* [Requirement]: Each line from the one holding "orange notebook [219,168,321,213]" to the end of the data below must be output verbatim, with no other lines.

* [Data for processing]:
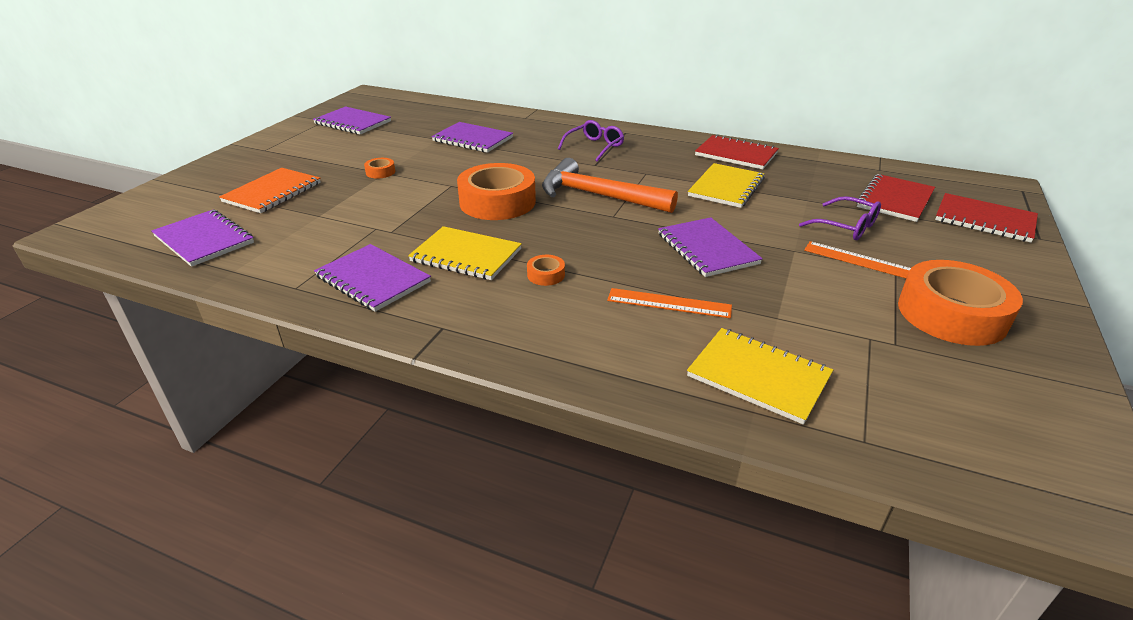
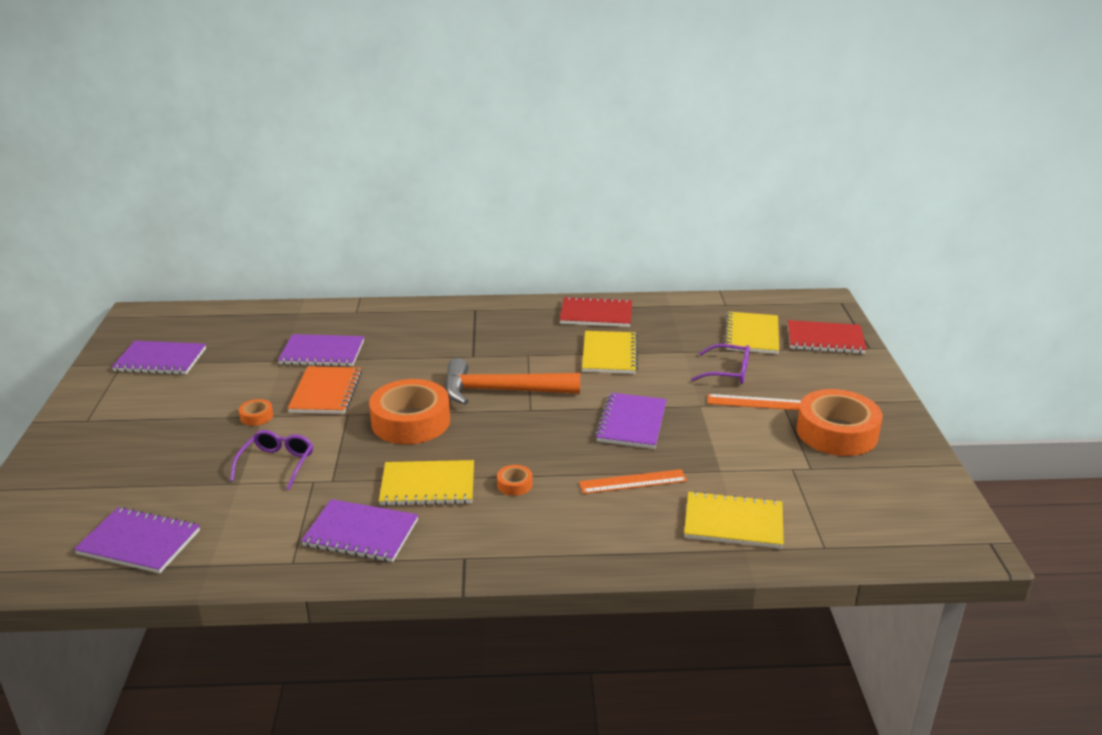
camera: 25 degrees left, 5 degrees down
orange notebook [219,168,321,213] -> orange notebook moved to [288,366,362,414]
purple glasses [558,120,624,162] -> purple glasses moved to [230,430,313,490]
purple notebook [658,217,763,277] -> purple notebook turned 60 degrees clockwise [595,392,667,449]
red notebook [856,174,935,222] -> yellow notebook [725,312,779,354]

* [Expected output]:
orange notebook [219,168,321,213] -> orange notebook moved to [288,366,362,414]
purple glasses [558,120,624,162] -> purple glasses moved to [230,430,313,490]
purple notebook [658,217,763,277] -> purple notebook turned 60 degrees clockwise [595,392,667,449]
red notebook [856,174,935,222] -> yellow notebook [725,312,779,354]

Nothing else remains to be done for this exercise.